:: Exercise input ::

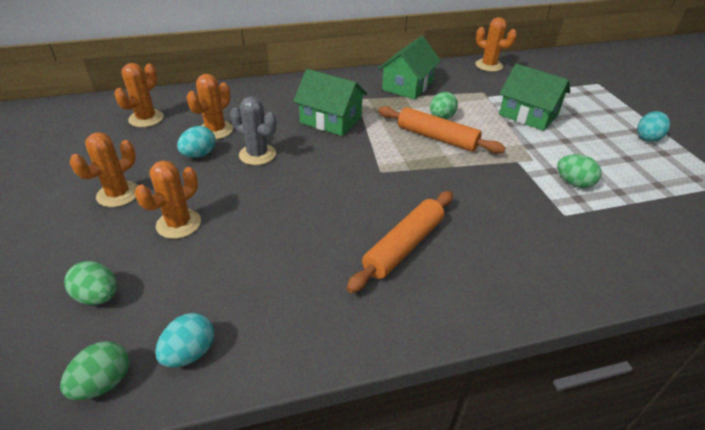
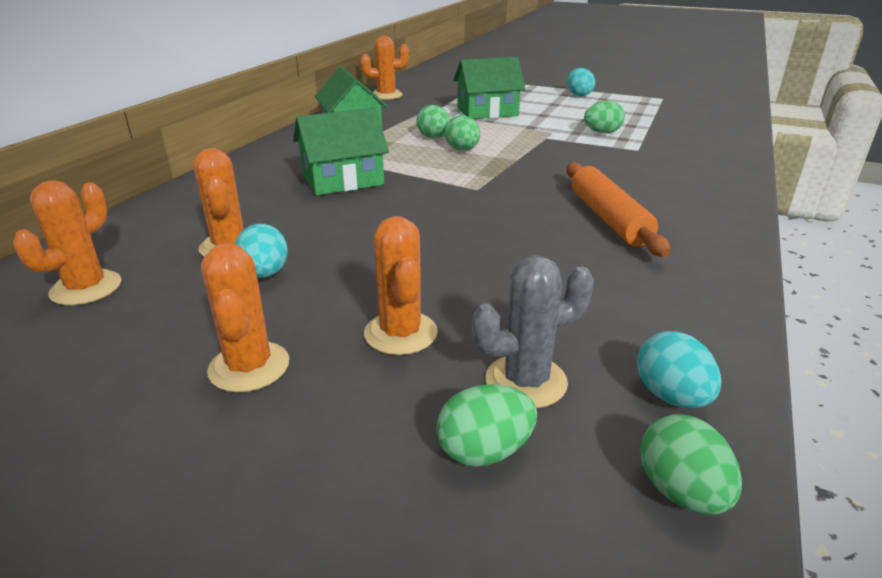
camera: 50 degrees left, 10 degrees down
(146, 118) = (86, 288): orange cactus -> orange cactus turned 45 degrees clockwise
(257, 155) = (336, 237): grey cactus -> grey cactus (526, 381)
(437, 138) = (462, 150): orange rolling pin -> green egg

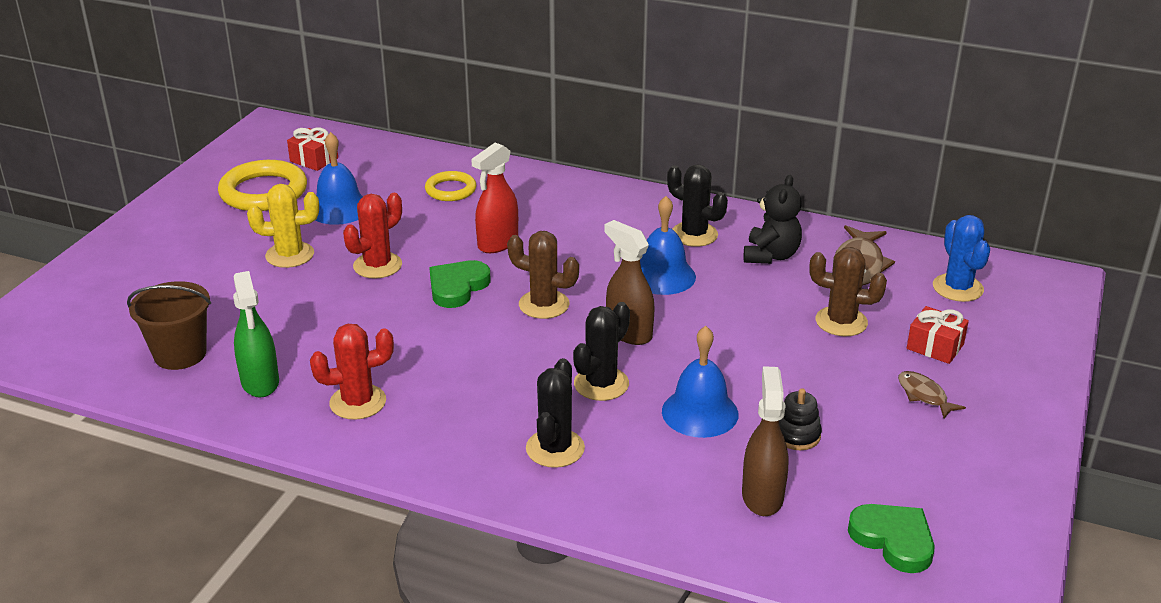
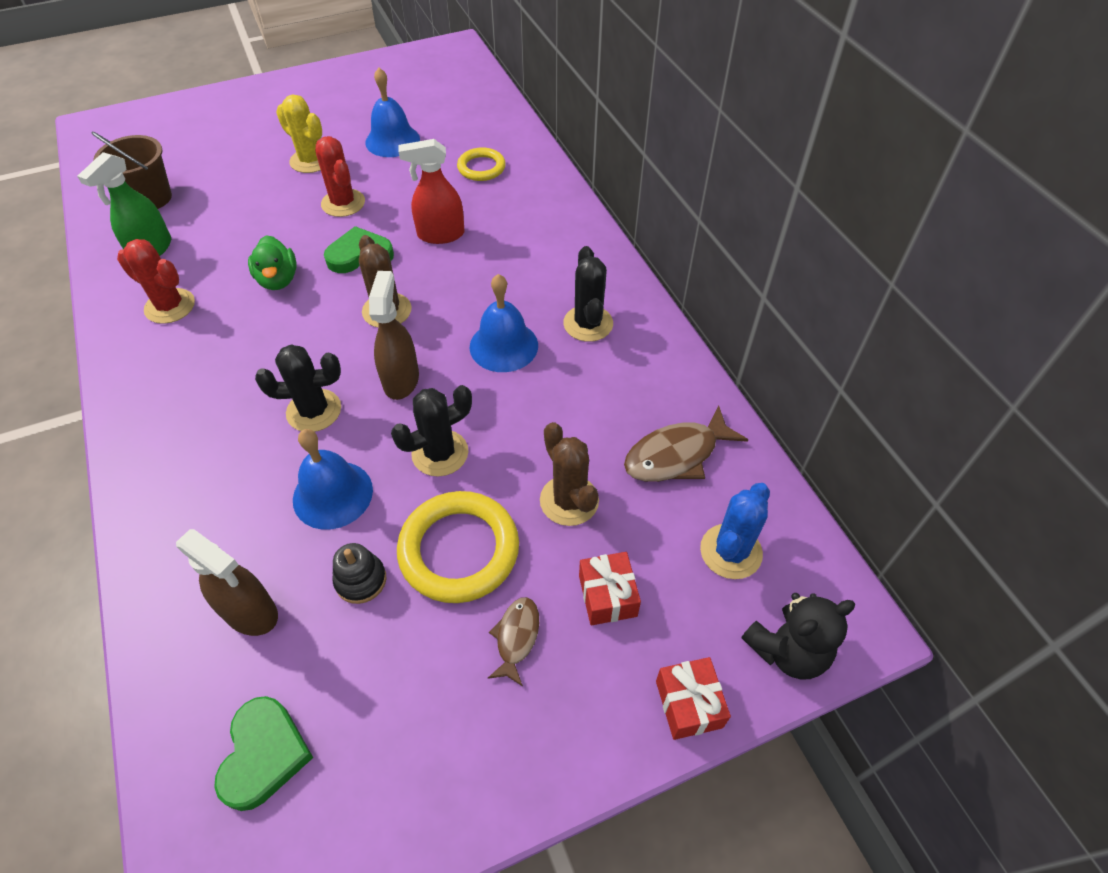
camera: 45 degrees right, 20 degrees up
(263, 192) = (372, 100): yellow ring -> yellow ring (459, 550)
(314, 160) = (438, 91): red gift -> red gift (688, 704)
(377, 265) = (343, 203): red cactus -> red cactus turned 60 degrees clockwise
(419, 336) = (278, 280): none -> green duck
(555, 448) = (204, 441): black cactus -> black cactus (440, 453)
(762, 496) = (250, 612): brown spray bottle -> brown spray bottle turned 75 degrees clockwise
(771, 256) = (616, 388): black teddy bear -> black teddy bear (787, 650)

:: Exercise objective ::
Going through the material above, work out how many lines contain the string "turned" and give only that figure.

:: Task output ::
3